• _EXTRACTED INFORMATION_

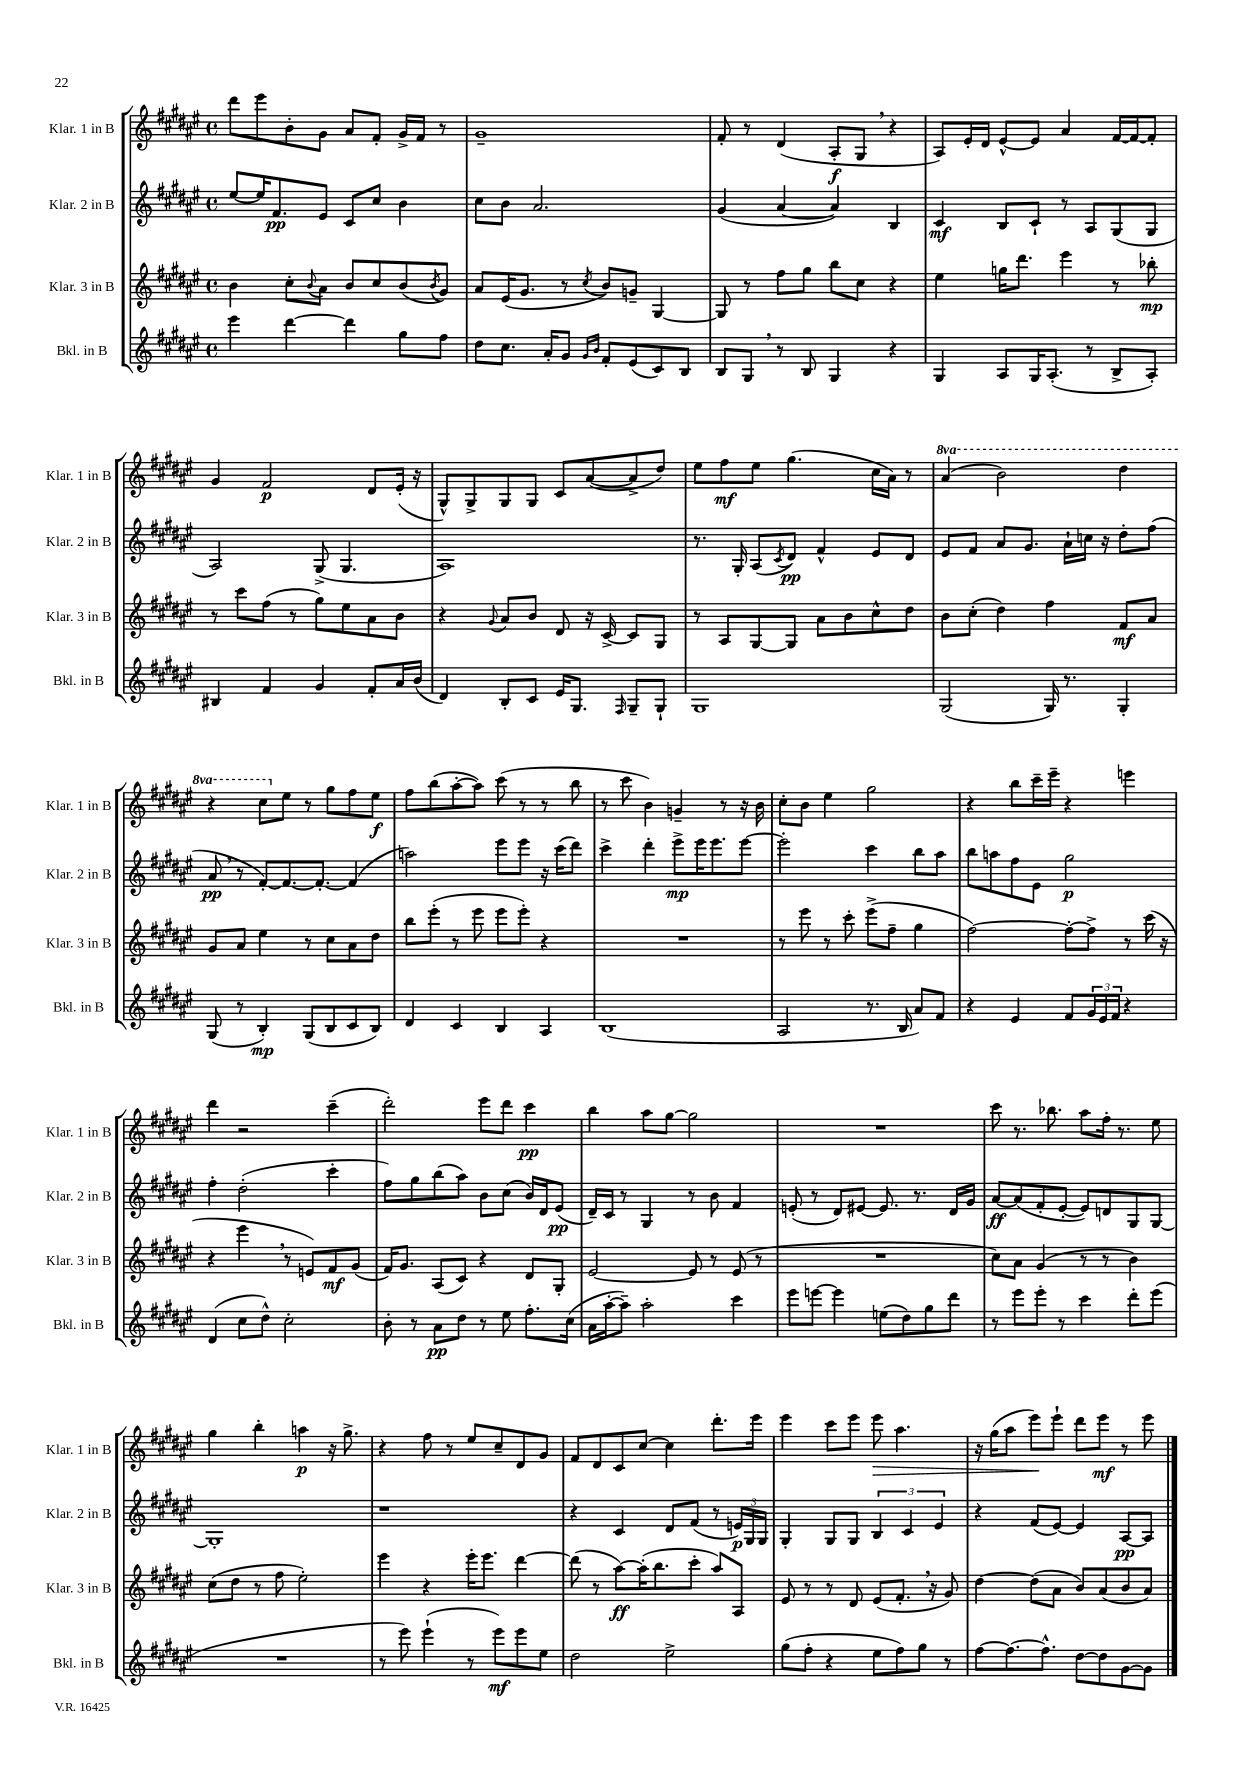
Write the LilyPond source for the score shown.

<<
\new StaffGroup <<
\new Staff = "s0" \with { instrumentName = "Klar. 1 in B" shortInstrumentName = "Klar. 1 in B" } {
    \clef treble \key fis \major \defaultTimeSignature \time 4/4 \set Staff.ottavationMarkups = #ottavation-simple-ordinals
    dis'''8 eis'''8 b'8-. gis'8 ais'8 fis'8-. gis'16-> fis'16 r8 |
    gis'1-- |
    fis'8-. r8 dis'4( ais8-.\f gis8 \breathe r4 |
    ais8) eis'16-. dis'16 eis'8~-^ eis'8 ais'4 fis'16~ fis'16~ fis'8-. |
    gis'4 fis'2\p dis'8 eis'16-.( r16 |
    gis8-^) gis8-> gis8 gis8 cis'8 ais'8~( ais'8-> dis''8) |
    eis''8 fis''8\mf eis''8 gis''4.( cis''16 ais'16) r8 |
    \ottava #1 ais''4( b''2) dis'''4 |
    r4 cis'''8 \ottava #0 eis''8 r8 gis''8 fis''8 eis''8\f |
    fis''8 b''8( ais''8~-. ais''8) cis'''8( r8 r8 b''8 |
    r8 cis'''8 b'4) g'4-- r8 r16 b'16 |
    cis''8-. b'8 eis''4 gis''2 |
    r4 b''8 cis'''16-- eis'''16-- r4 e'''4 |
    dis'''4 r2 cis'''4--( |
    dis'''2-.) eis'''8 dis'''8 cis'''4\pp |
    b''4 ais''8 gis''8~ gis''2 |
    R1 |
    cis'''8 r8. bes''8. ais''8 fis''16-. r8. eis''8 |
    gis''4 b''4-. a''4\p r16 gis''8.-> |
    r4 fis''8 r8 eis''8 cis''8-- dis'8 gis'8 |
    fis'8 dis'8 cis'8 cis''8~ cis''4 dis'''8.-. eis'''16 |
    eis'''4 cis'''8 eis'''8 eis'''8\> ais''4. |
    r16 gis''16( ais''8 eis'''8\!) eis'''8-! dis'''8 eis'''8\mf r8 eis'''8 \bar "|." |
}
\new Staff = "s1" \with { instrumentName = "Klar. 2 in B" shortInstrumentName = "Klar. 2 in B" } {
    \clef treble \key fis \major \defaultTimeSignature \time 4/4
    eis''8~ eis''16 fis'8.\pp eis'8 cis'8 cis''8 b'4 |
    cis''8 b'8 ais'2. |
    gis'4( ais'4~ ais'4) b4 |
    cis'4\mf b8 cis'8-! r8 ais8 gis8( gis8 |
    ais2) gis8->( gis4. |
    ais1) |
    r8. gis16-. ais8( \acciaccatura { cis'8 } dis'8\pp) fis'4-^ eis'8 dis'8 |
    eis'8 fis'8 ais'8 gis'8. ais'16-! c''16 r16 dis''8-. fis''8( |
    ais'8\pp \breathe r8 fis'8~-.) fis'8.~ fis'8.~-. fis'4( |
    a''2) eis'''8 eis'''8 r16 cis'''16( dis'''8) |
    cis'''4-> dis'''4-. eis'''8->\mp eis'''16 eis'''8. eis'''8~ |
    eis'''2-. cis'''4 b''8 ais''8 |
    b''8 a''8 fis''8 eis'8 gis''2\p |
    fis''4-. dis''2-.( cis'''4-. |
    fis''8) gis''8 b''8( ais''8) b'8 cis''8( b'16) dis'16 eis'8\pp( |
    dis'16--) cis'16 r8 gis4 r8 b'8 fis'4 |
    e'8-.( r8 dis'8) eis'8~ eis'8. r8. dis'16 gis'16 |
    ais'8~\ff ais'8( fis'8-. eis'8~-. eis'8) d'8 gis8 gis8~ |
    gis1-. |
    r1 |
    r4 cis'4 dis'8 fis'8( r8 \tuplet 3/2 { e'16\p) gis16 gis16 } |
    gis4-. gis8 gis8 \tuplet 3/2 { b4 cis'4 eis'4 } |
    r4 fis'8( eis'8~) eis'4 ais8~\pp ais8 \bar "|." |
}
\new Staff = "s2" \with { instrumentName = "Klar. 3 in B" shortInstrumentName = "Klar. 3 in B" } {
    \clef treble \key fis \major \defaultTimeSignature \time 4/4
    b'4 cis''8-. \appoggiatura { b'8 } ais'8 b'8 cis''8 b'8( \acciaccatura { b'8 } gis'8) |
    ais'8 eis'16( gis'8. r8 \acciaccatura { cis''8 } b'8) g'8-- gis4~ |
    gis8 r8 fis''8 gis''8 b''8 cis''8 r4 |
    eis''4 g''16 dis'''8. eis'''4 r8 bes''8-.\mp |
    r8 cis'''8 fis''8( r8 gis''8) eis''8 ais'8 b'8 |
    r4 \appoggiatura { gis'8 } ais'8 b'8 dis'8 r16 cis'16~-> cis'8 gis8 |
    r8 ais8 gis8~ gis8 ais'8 b'8 cis''8-^ dis''8 |
    b'8 cis''8-.( dis''4) fis''4 fis'8\mf ais'8 |
    gis'8 ais'8 eis''4 r8 cis''8 ais'8 dis''8 |
    b''8 eis'''8-.( r8 eis'''8 eis'''8 eis'''8-.) r4 |
    R1 |
    r8 eis'''8 r8 cis'''8-. eis'''8->( fis''8-- gis''4 |
    fis''2~) fis''8~-. fis''8-> r8 cis'''16( r16 |
    r4 eis'''4 \breathe r8 e'8) fis'8\mf gis'8( |
    fis'16) gis'8. ais8( cis'8) r4 dis'8 gis8-. |
    eis'2~ eis'8 r8 eis'8( r8 |
    R1 |
    cis''8) ais'8 gis'4( r8 r8 b'4) |
    cis''8( dis''8 r8 fis''8 eis''2-.) |
    eis'''4 r4 eis'''16-. eis'''8. dis'''4~ |
    dis'''8( r8 ais''8~\ff) ais''16-.( b''8. cis'''8-. ais''8) ais8 |
    eis'8 r8 r8 dis'8 eis'8( fis'8.-. \breathe r16 gis'8) |
    dis''4~ dis''8( ais'8 b'8) ais'8( b'8 ais'8) \bar "|." |
}
\new Staff = "s3" \with { instrumentName = "Bkl. in B" shortInstrumentName = "Bkl. in B" } {
    \clef treble \key fis \major \defaultTimeSignature \time 4/4
    eis'''4 dis'''4~ dis'''4 gis''8 fis''8 |
    dis''8 cis''8. ais'16-. gis'8 \grace { gis'16 b'16 } fis'8-. eis'8( cis'8) b8 |
    b8 gis8 \breathe r8 b8 gis4 r4 |
    gis4 ais8 gis16 ais8.-.( r8 b8-> ais8-.) |
    bis4 fis'4 gis'4 fis'8-. ais'16 b'16( |
    dis'4) b8-. cis'8 eis'16 gis8. \grace { fis16 } gis8-- gis8-! |
    gis1 |
    gis2( gis16) r8. gis4-. |
    gis8( r8 b4-.\mp) gis8( b8 cis'8 b8) |
    dis'4 cis'4 b4 ais4 |
    b1( |
    ais2 r8. b16 ais'8) fis'8 |
    r4 eis'4 fis'8 \tuplet 3/2 { gis'16 eis'16 fis'16 } r4 |
    dis'4( cis''8 dis''8-^) cis''2-. |
    b'8-. r8 ais'8\pp dis''8 r8 eis''8 fis''8.-. cis''16( |
    ais'16 ais''16~-. ais''8--) ais''2-. cis'''4 |
    eis'''8 e'''8~ e'''4 e''8( dis''8) gis''8 dis'''8 |
    r8 eis'''8 eis'''8-. r8 cis'''4 dis'''8-. eis'''8( |
    R1 |
    r8 eis'''8) eis'''4-!( r8 eis'''8\mf) eis'''8 eis''8 |
    dis''2 eis''2-> |
    gis''8( fis''8-. r4 eis''8 fis''8) gis''8 r8 |
    fis''8~ fis''8.~ fis''8.-^ dis''8~ dis''8 gis'8~ gis'8 \bar "|." |
}
>>
>>
\layout { \context { \Score \remove "Bar_number_engraver" } }
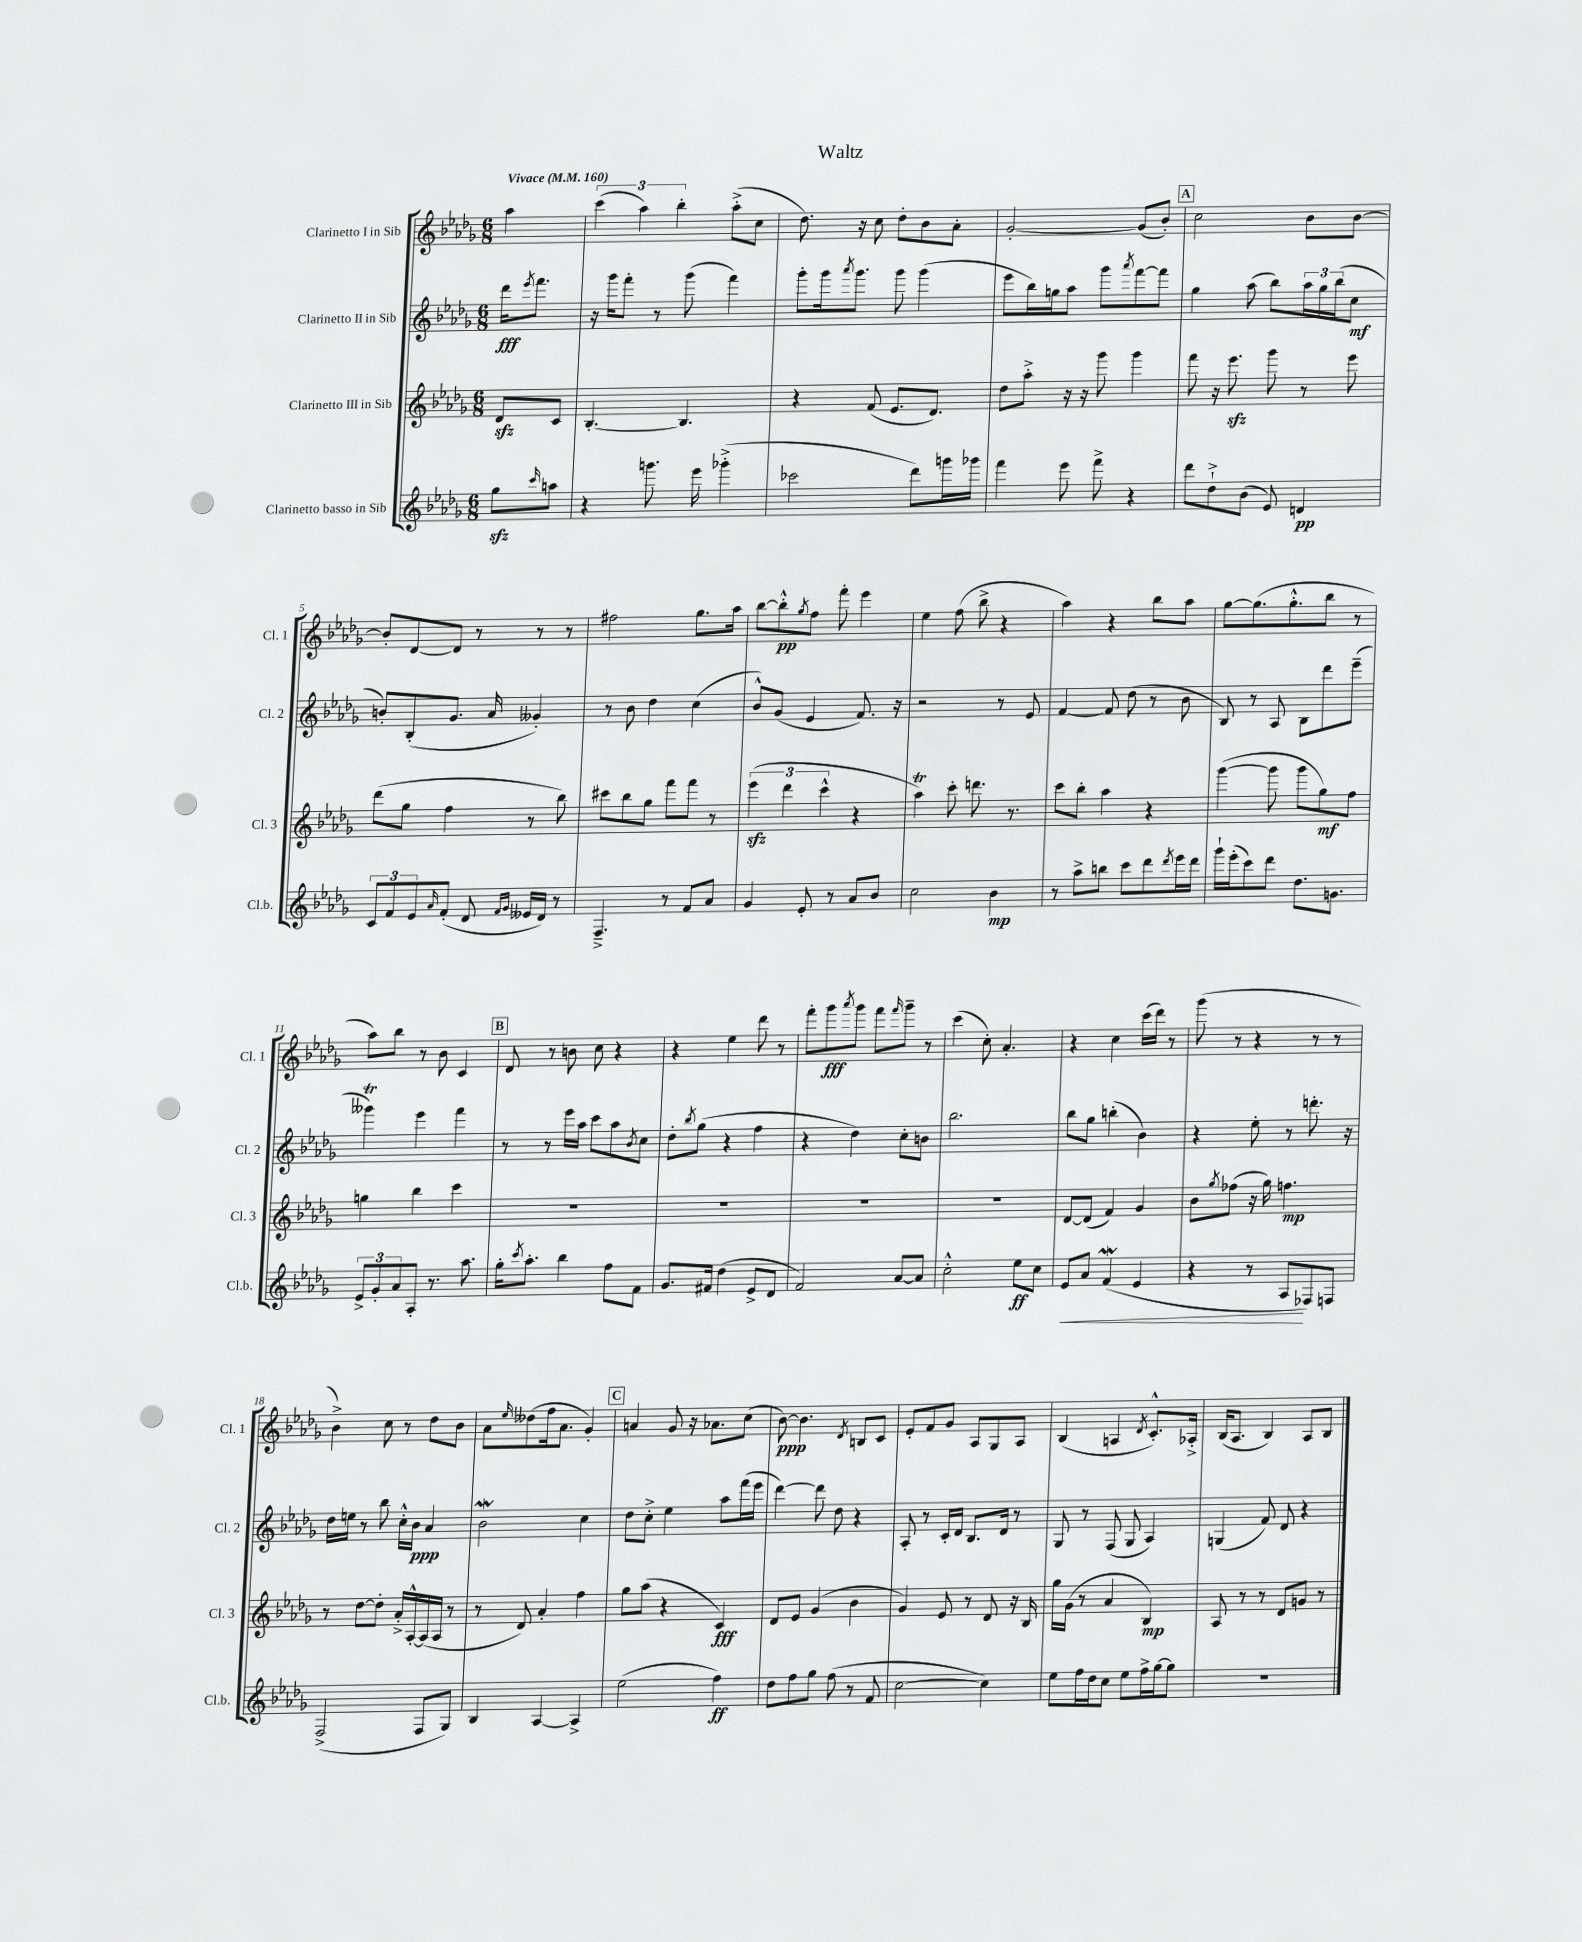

• _TASK REQUIREMENTS_
Give only the number of lines above that contain the string "appoggiatura", treating uppercase and lowercase as distinct.

• _COMPLETED EXERCISE_
2